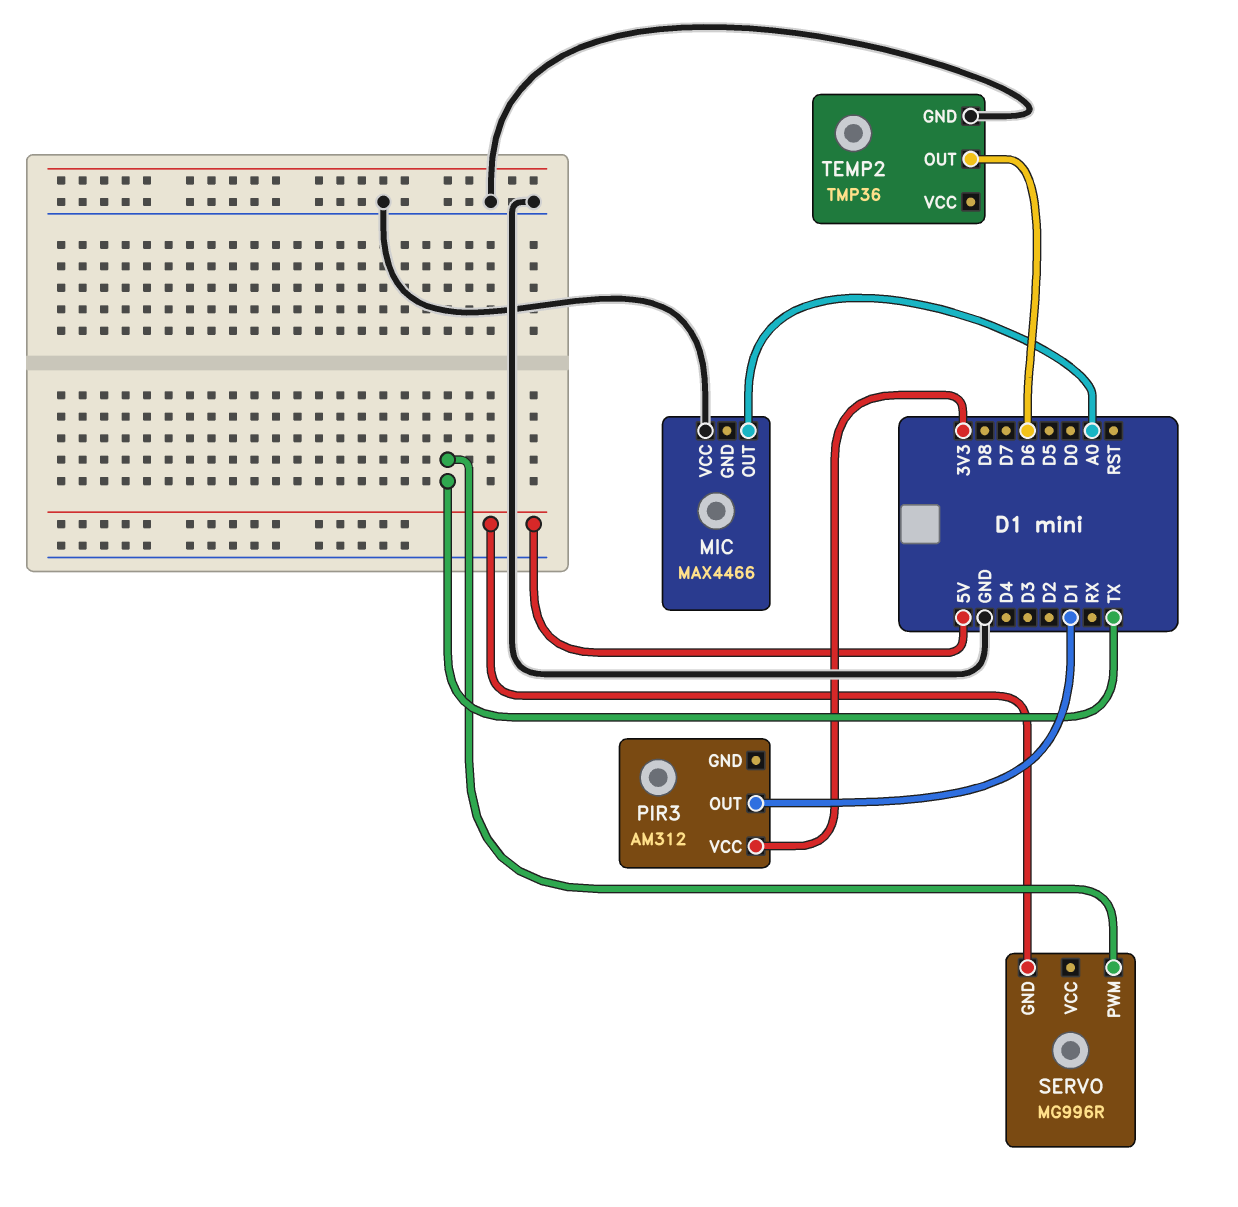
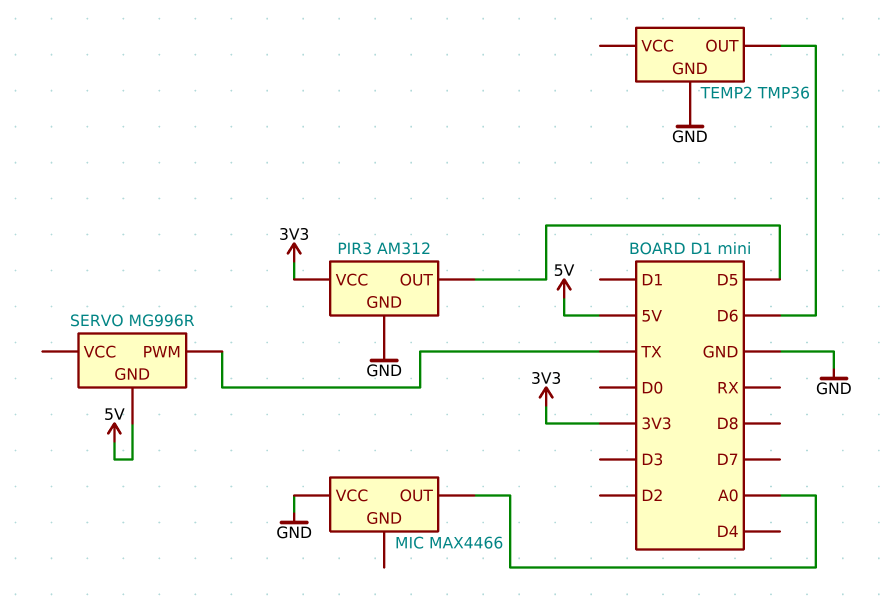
PIR3 pin GND: none -> GND
PIR3 pin OUT: D1 -> D5

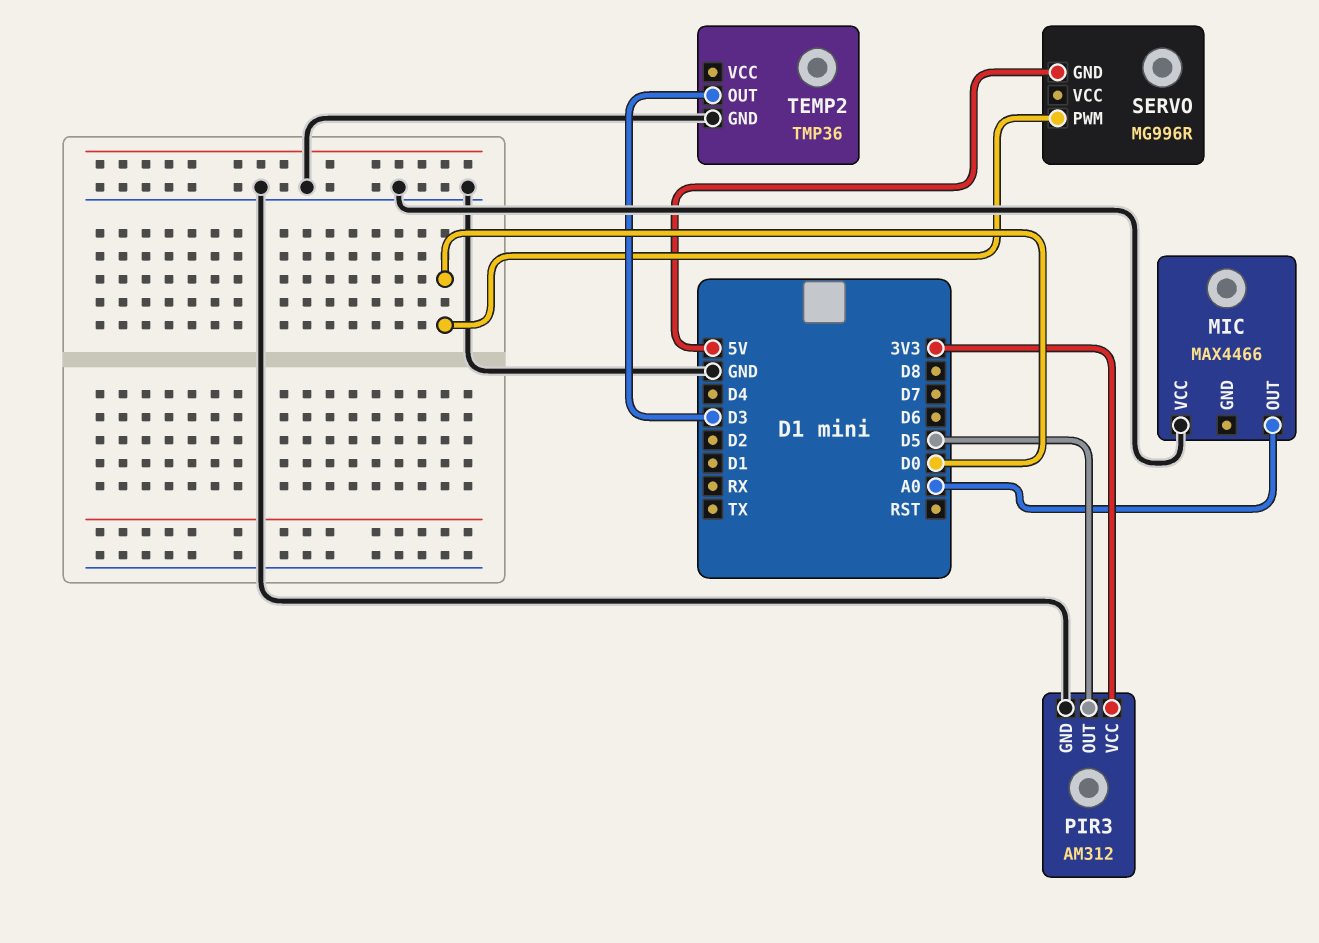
SERVO pin PWM: TX -> D0
TEMP2 pin OUT: D6 -> D3

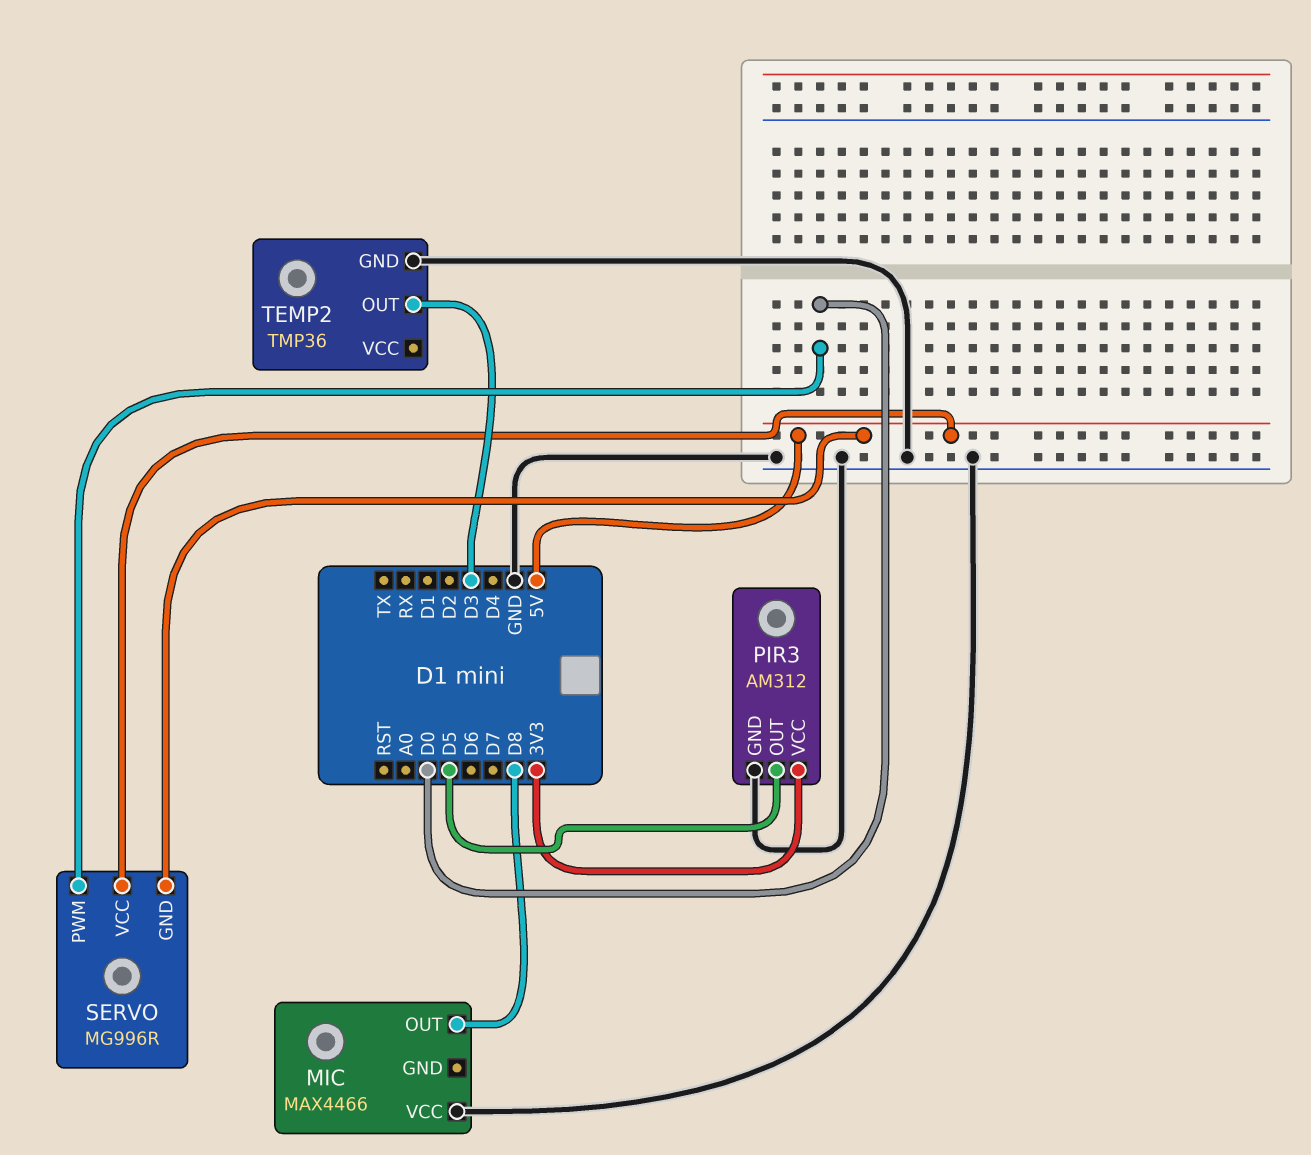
MIC pin OUT: A0 -> D8
SERVO pin VCC: none -> 5V

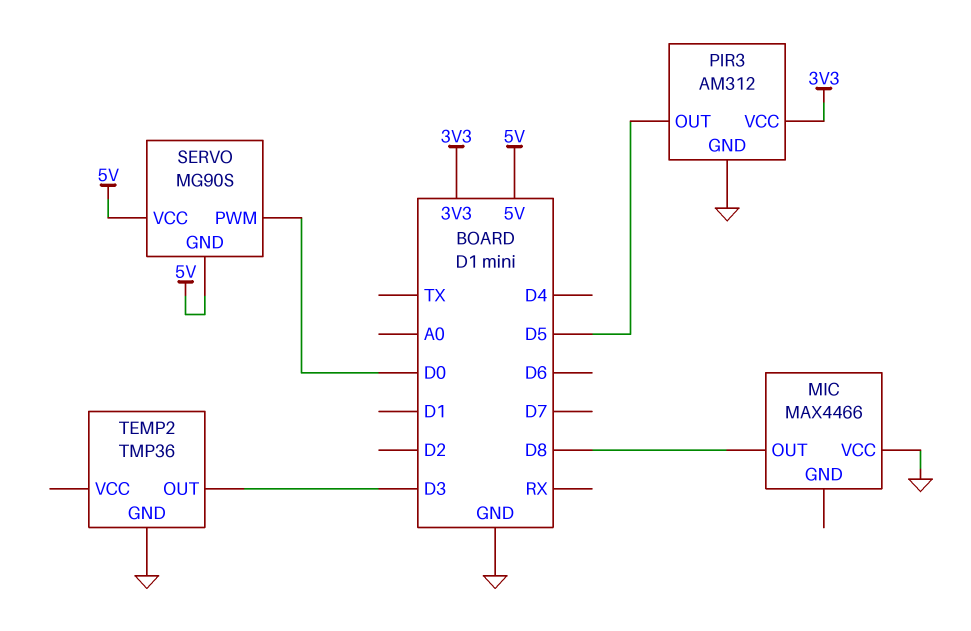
SERVO: MG996R -> MG90S

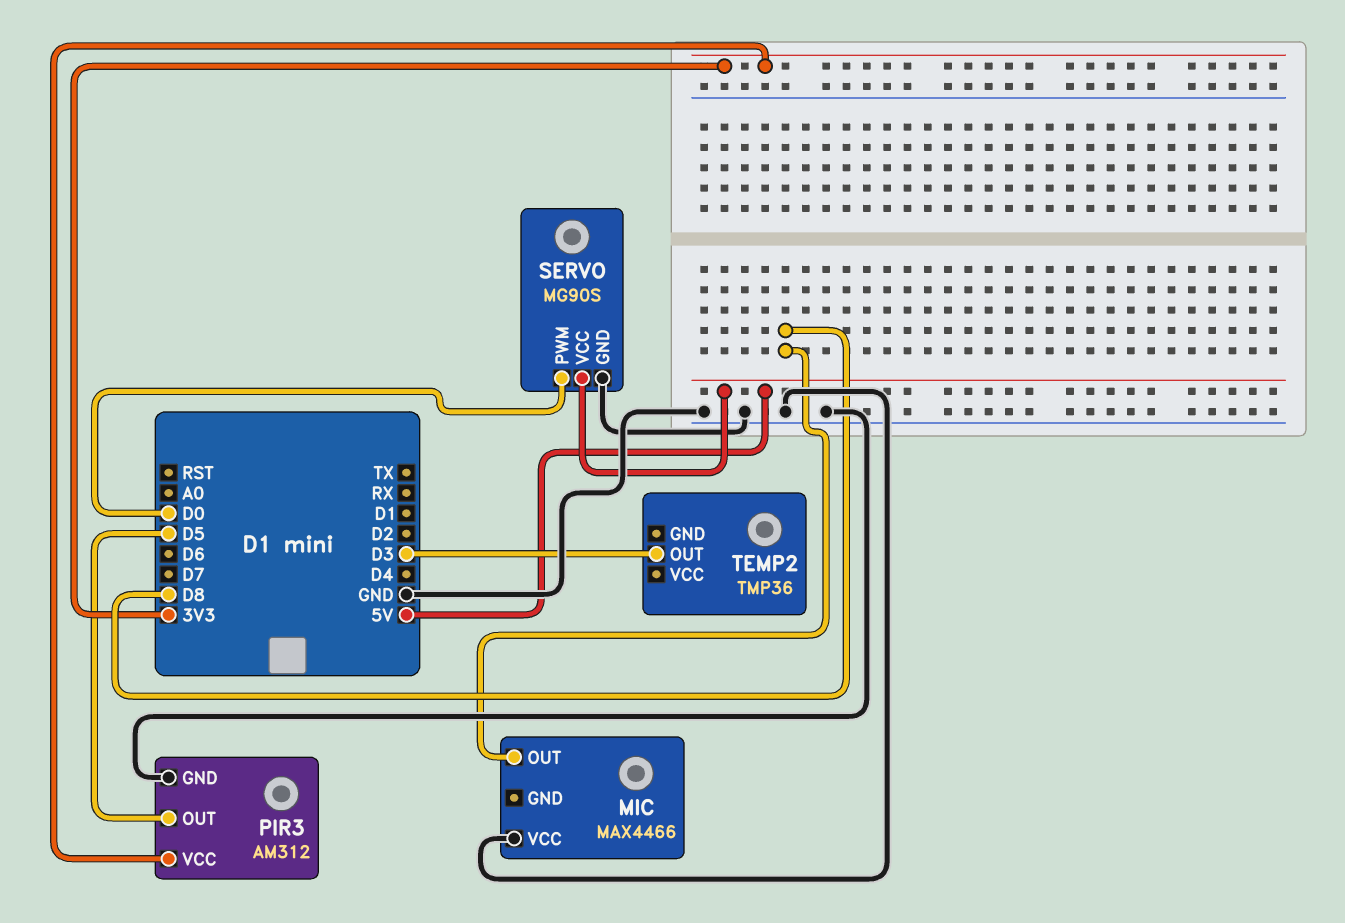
SERVO pin GND: 5V -> GND
TEMP2 pin GND: GND -> none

▬▬▬▬▬▬

**What is expected**
Search each line of the data above for "none", and copy the lines where it occurs.

**Solved exercise**
PIR3 pin GND: none -> GND
SERVO pin VCC: none -> 5V
TEMP2 pin GND: GND -> none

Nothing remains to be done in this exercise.